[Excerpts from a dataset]

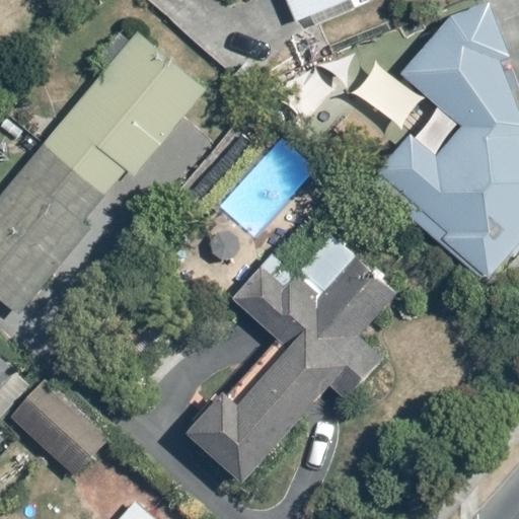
[(359,1),(362,0),(286,0),(295,22),(314,15),(318,26),(362,9),(359,1)]
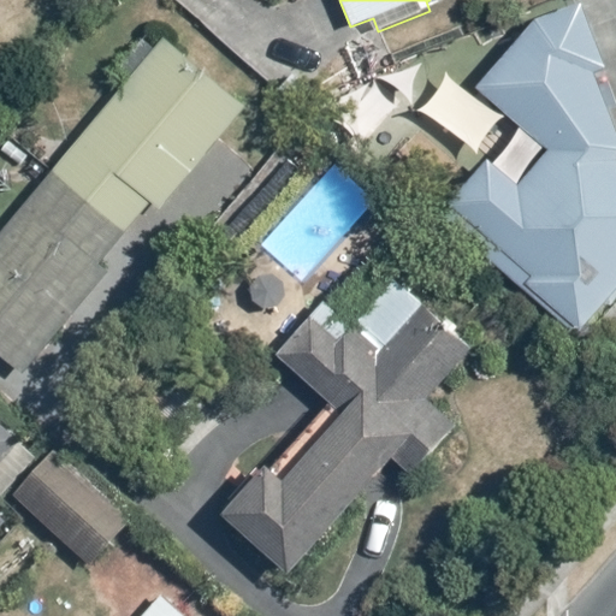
[(523,184),(491,158),(444,213),(578,332),(582,325),(587,330),(615,296),(615,113),(614,110),(615,108),(615,92),(611,83),(605,86),(602,73),(612,70),(586,1),(545,17),(483,84),(555,147),(523,184)]
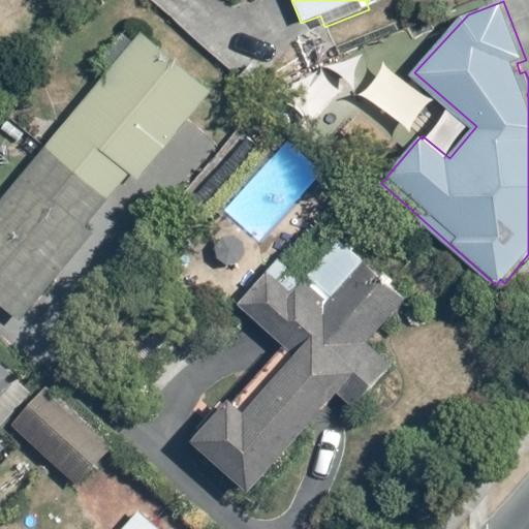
[(136,181),(208,88),(134,32),(120,52),(111,45),(94,67),(102,74),(47,148),(43,146),(0,203),(0,301),(24,319),(114,201),(110,198),(128,175),(136,181)]
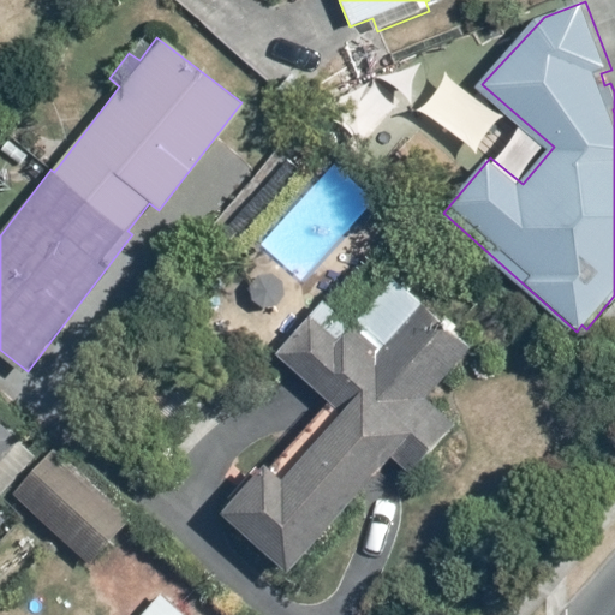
[(344,81),(308,117),(324,133),(338,120),(353,136),(342,145),(351,154),(405,101),(378,75),(358,95),(344,81)]
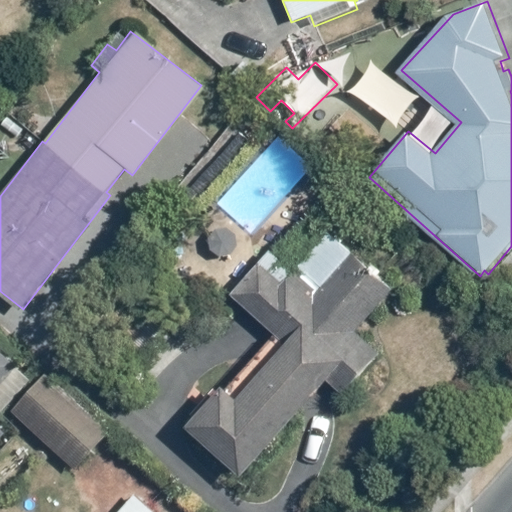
[(239,477),(324,381),(338,393),(380,346),(359,328),(391,291),(349,254),(314,294),(264,250),(226,292),(291,345),(242,397),(232,387),(225,395),(217,388),(182,427),(239,477)]
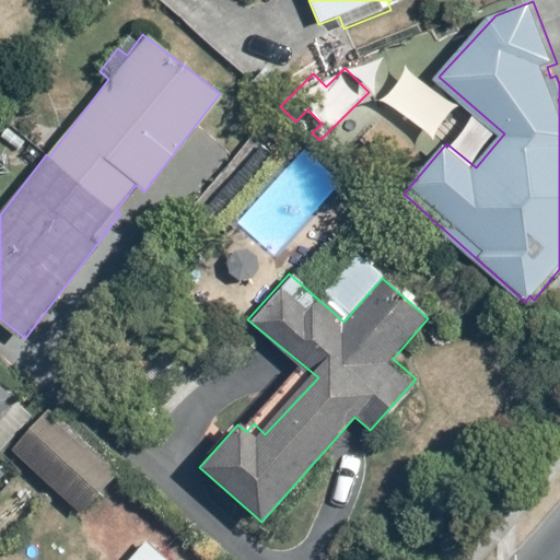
[(0,468),(0,450),(34,413),(0,384),(0,473),(2,471),(0,468)]
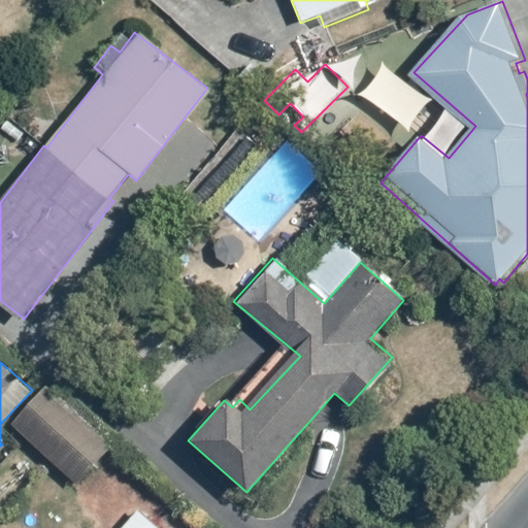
[(52,383),(12,426),(73,481),(105,444),(62,406),(69,398),(52,383)]
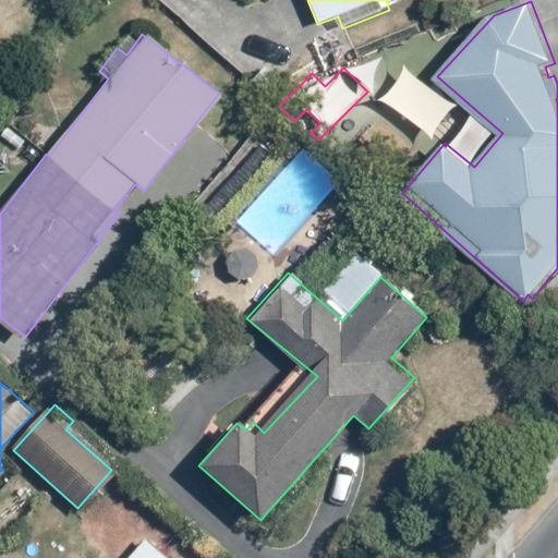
[(168,557),(145,537),(128,557),(168,557)]
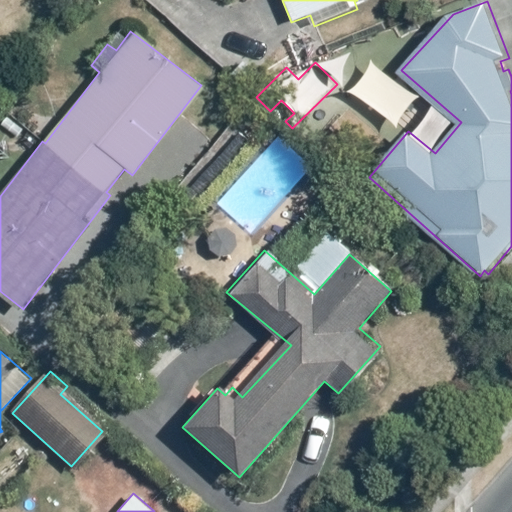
All buildings are outlined.
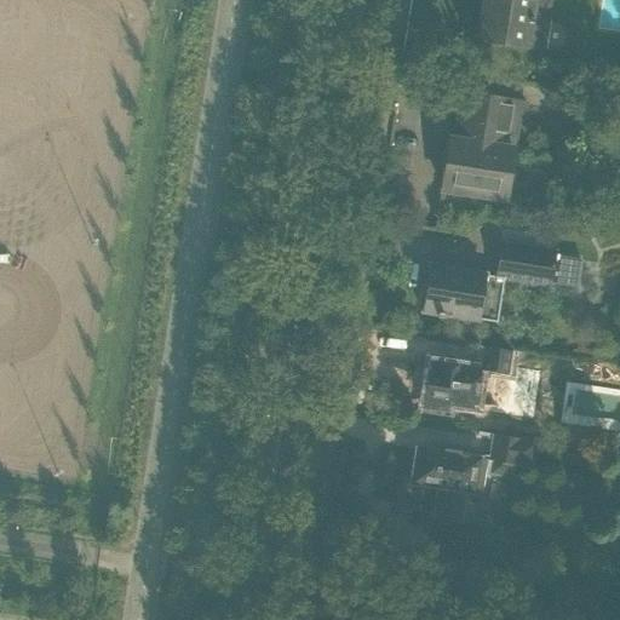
[(482,0),(478,30),(477,40),(501,44),(524,47),(544,50),(547,21),(550,0),(482,0)]
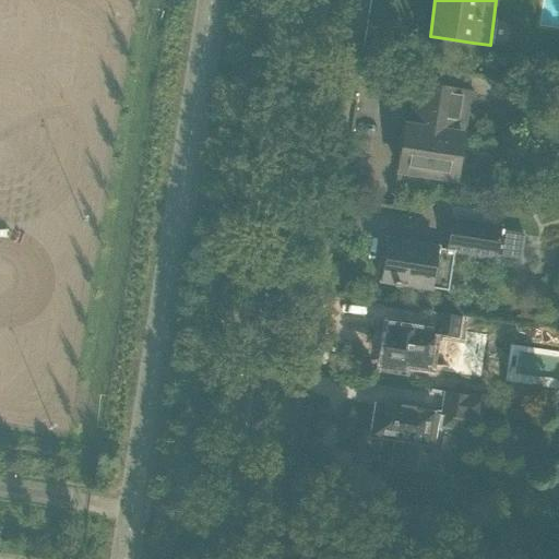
[(416,130),(411,129),(403,128),(396,170),(454,179),(461,137),(456,137),(461,110),(471,113),(473,94),(417,86),(413,114),(419,114),(416,130)]
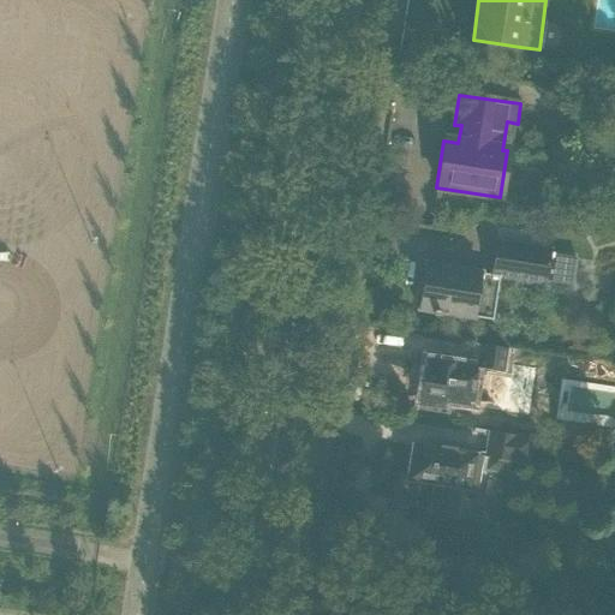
[(495,240),(490,273),(499,274),(497,279),(497,281),(545,288),(547,281),(573,285),(577,257),(551,254),(551,249),(495,240)]
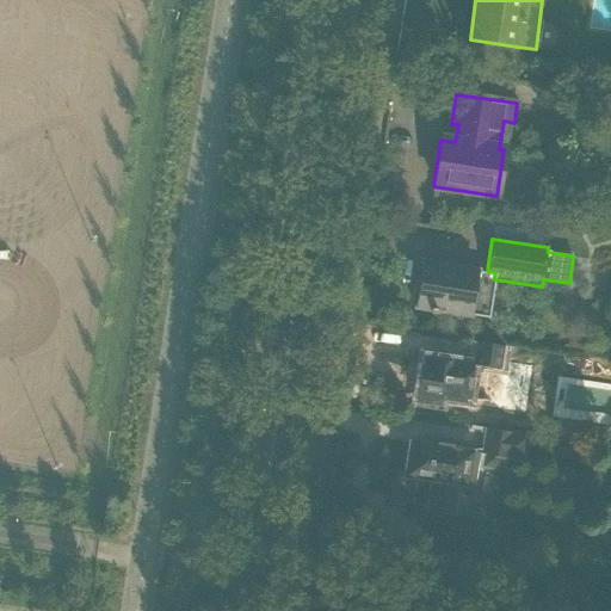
[(430,271),(427,270),(427,269),(426,267),(425,266),(424,266),(423,266),(421,267),(420,269),(414,309),(429,310),(429,313),(434,314),(434,312),(488,320),(494,279),(494,277),(439,269),(439,267),(439,266),(439,265),(438,264),(438,263),(437,263),(436,263),(434,263),(433,263),(432,264),(431,265),(431,266),(430,271)]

PROBLEM TO WORK ON:
Copy out all the entries exactly. Images stay out of the copy.

ANSWER:
[(359,1),(362,0),(286,0),(295,22),(314,15),(318,26),(362,9),(359,1)]
[(523,184),(491,158),(444,213),(578,332),(582,325),(587,330),(615,296),(615,113),(614,110),(615,108),(615,92),(611,83),(605,86),(602,73),(612,70),(586,1),(545,17),(483,84),(555,147),(523,184)]
[(136,181),(208,88),(134,32),(120,52),(111,45),(94,67),(102,74),(47,148),(43,146),(0,203),(0,301),(24,319),(114,201),(110,198),(128,175),(136,181)]
[(344,81),(308,117),(324,133),(338,120),(353,136),(342,145),(351,154),(405,101),(378,75),(358,95),(344,81)]
[(239,477),(324,381),(338,393),(380,346),(359,328),(391,291),(349,254),(314,294),(264,250),(226,292),(291,345),(242,397),(232,387),(225,395),(217,388),(182,427),(239,477)]
[(0,468),(0,450),(34,413),(0,384),(0,473),(2,471),(0,468)]
[(52,383),(12,426),(73,481),(105,444),(62,406),(69,398),(52,383)]
[(168,557),(145,537),(128,557),(168,557)]
All buildings are outlined.
[(482,0),(478,30),(477,40),(501,44),(524,47),(544,50),(547,21),(550,0),(482,0)]
[(416,130),(411,129),(403,128),(396,170),(454,179),(461,137),(456,137),(461,110),(471,113),(473,94),(417,86),(413,114),(419,114),(416,130)]
[(495,240),(490,273),(499,274),(497,279),(497,281),(545,288),(547,281),(573,285),(577,257),(551,254),(551,249),(495,240)]
[(430,271),(427,270),(427,269),(426,267),(425,266),(424,266),(423,266),(421,267),(420,269),(414,309),(429,310),(429,313),(434,314),(434,312),(488,320),(494,279),(494,277),(439,269),(439,267),(439,266),(439,265),(438,264),(438,263),(437,263),(436,263),(434,263),(433,263),(432,264),(431,265),(431,266),(430,271)]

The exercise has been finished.